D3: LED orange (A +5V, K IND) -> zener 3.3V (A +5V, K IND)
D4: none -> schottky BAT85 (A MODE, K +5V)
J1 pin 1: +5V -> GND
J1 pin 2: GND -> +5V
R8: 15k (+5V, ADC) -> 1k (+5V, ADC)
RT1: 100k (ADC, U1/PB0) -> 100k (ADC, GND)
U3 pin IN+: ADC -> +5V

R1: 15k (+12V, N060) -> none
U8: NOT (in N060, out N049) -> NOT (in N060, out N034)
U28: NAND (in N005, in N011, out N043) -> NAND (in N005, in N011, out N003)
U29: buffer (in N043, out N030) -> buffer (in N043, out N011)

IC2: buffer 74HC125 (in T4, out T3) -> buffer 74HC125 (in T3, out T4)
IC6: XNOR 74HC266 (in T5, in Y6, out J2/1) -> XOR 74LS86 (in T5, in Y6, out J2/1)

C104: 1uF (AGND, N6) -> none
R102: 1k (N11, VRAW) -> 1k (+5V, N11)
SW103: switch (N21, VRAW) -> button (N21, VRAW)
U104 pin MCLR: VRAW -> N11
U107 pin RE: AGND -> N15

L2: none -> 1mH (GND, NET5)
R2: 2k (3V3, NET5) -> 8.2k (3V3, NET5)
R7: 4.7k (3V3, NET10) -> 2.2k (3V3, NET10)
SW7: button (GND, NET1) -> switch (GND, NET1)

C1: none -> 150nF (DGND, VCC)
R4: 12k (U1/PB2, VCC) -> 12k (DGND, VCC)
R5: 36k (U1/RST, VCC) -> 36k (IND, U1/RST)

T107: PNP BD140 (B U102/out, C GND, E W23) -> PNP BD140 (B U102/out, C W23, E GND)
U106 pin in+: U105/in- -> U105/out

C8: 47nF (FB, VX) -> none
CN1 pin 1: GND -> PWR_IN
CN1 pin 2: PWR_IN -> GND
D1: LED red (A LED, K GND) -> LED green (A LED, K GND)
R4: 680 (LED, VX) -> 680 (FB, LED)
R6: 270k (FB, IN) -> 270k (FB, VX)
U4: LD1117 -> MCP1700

☆ ☆ ☆ ☆ ☆

**YOUR ASSIGNMENT**.
The line containing "R5: 36k (U1/RST, VCC) -> 36k (IND, U1/RST)" and every line after it, through the last one above, should be written out word for word.

**RESPONSE BELOW**.
R5: 36k (U1/RST, VCC) -> 36k (IND, U1/RST)

T107: PNP BD140 (B U102/out, C GND, E W23) -> PNP BD140 (B U102/out, C W23, E GND)
U106 pin in+: U105/in- -> U105/out

C8: 47nF (FB, VX) -> none
CN1 pin 1: GND -> PWR_IN
CN1 pin 2: PWR_IN -> GND
D1: LED red (A LED, K GND) -> LED green (A LED, K GND)
R4: 680 (LED, VX) -> 680 (FB, LED)
R6: 270k (FB, IN) -> 270k (FB, VX)
U4: LD1117 -> MCP1700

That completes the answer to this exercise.